Required work :: Which lines in the records below contain the word "LEAD"? Copy each of them.

====== Supplied entries ======

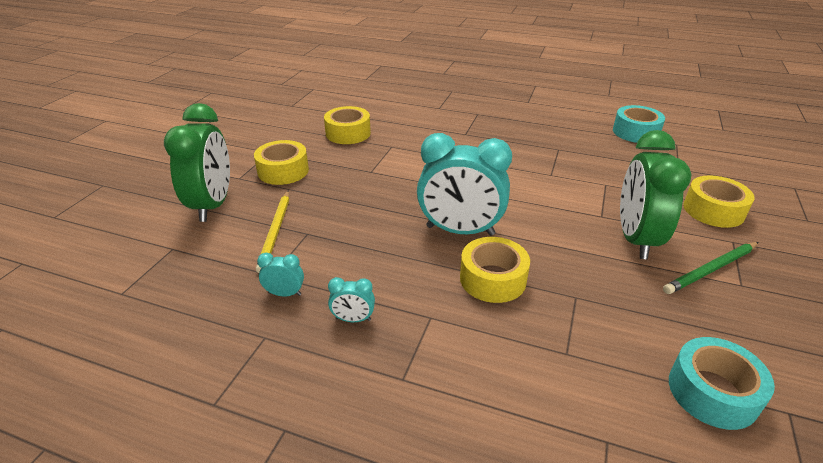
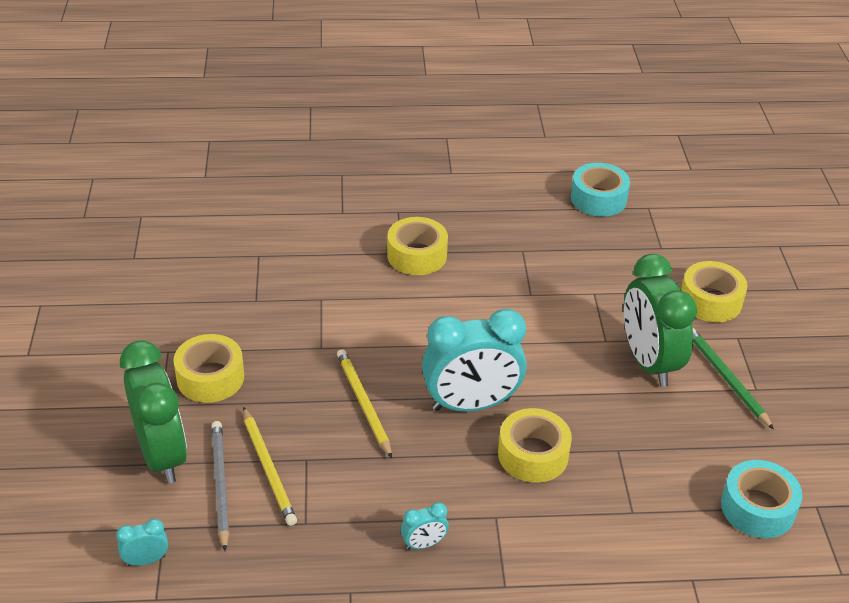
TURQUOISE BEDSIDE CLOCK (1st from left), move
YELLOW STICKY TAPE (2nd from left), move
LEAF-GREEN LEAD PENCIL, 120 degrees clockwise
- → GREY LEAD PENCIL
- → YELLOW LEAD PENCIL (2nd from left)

======

Result of the task ::
LEAF-GREEN LEAD PENCIL, 120 degrees clockwise
- → GREY LEAD PENCIL
- → YELLOW LEAD PENCIL (2nd from left)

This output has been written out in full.